▶ _Brief_
A faithful copy of each entry below is expected, with the images removed.

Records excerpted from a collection
○ ○ ○ ○ ○

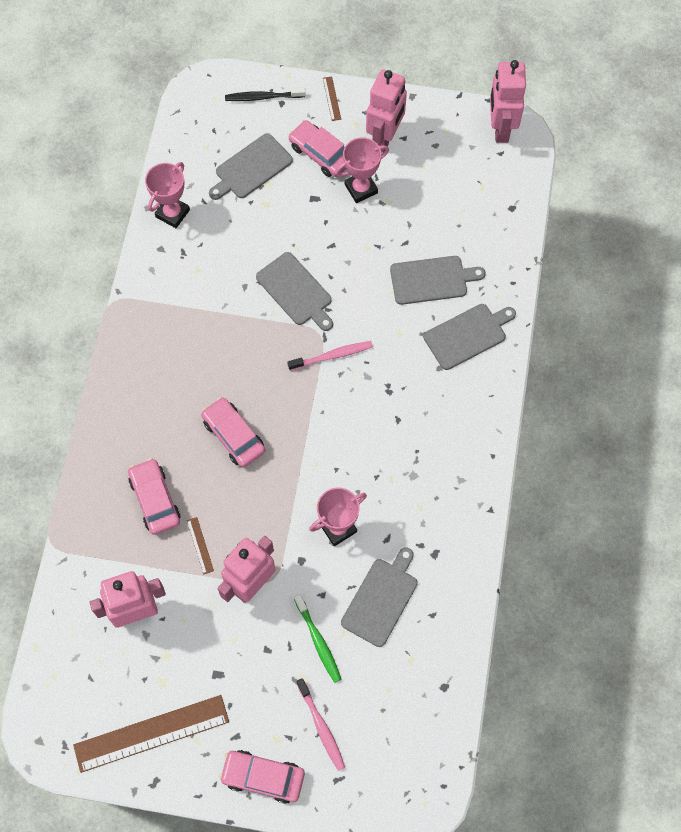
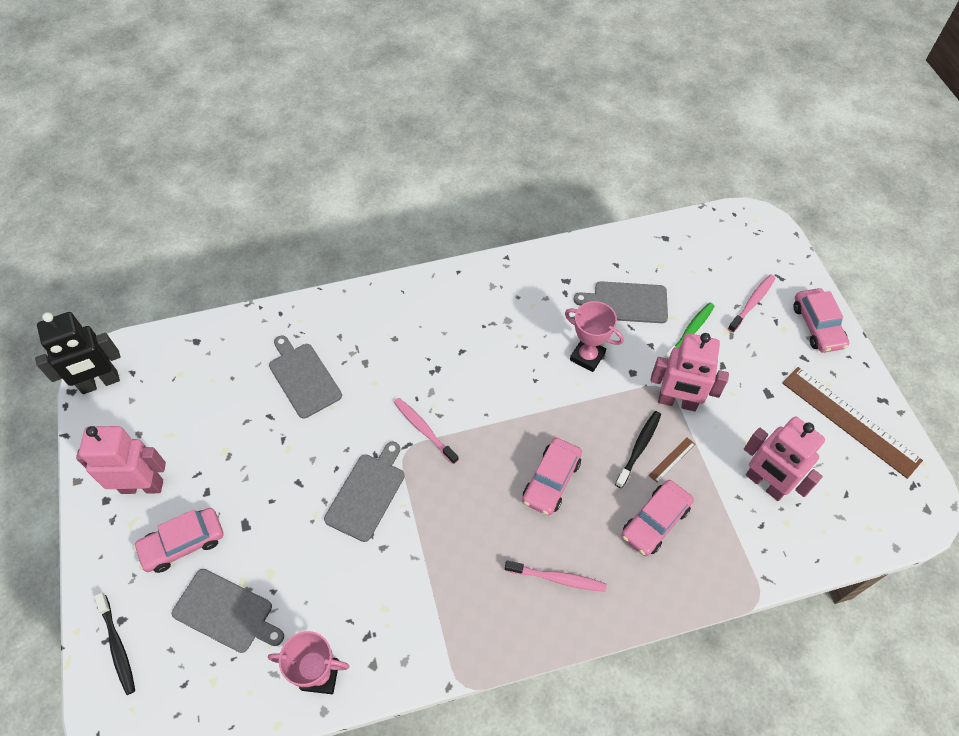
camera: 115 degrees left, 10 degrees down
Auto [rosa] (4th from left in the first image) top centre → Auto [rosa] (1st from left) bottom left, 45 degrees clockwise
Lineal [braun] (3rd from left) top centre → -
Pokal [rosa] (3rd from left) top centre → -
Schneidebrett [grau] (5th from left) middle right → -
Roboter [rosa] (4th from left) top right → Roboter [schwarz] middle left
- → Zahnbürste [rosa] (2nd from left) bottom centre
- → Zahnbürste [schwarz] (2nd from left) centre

○ ○ ○ ○ ○

▶ _Written solution_
camera: 115 degrees left, 10 degrees down
Auto [rosa] (4th from left in the first image) top centre → Auto [rosa] (1st from left) bottom left, 45 degrees clockwise
Lineal [braun] (3rd from left) top centre → -
Pokal [rosa] (3rd from left) top centre → -
Schneidebrett [grau] (5th from left) middle right → -
Roboter [rosa] (4th from left) top right → Roboter [schwarz] middle left
- → Zahnbürste [rosa] (2nd from left) bottom centre
- → Zahnbürste [schwarz] (2nd from left) centre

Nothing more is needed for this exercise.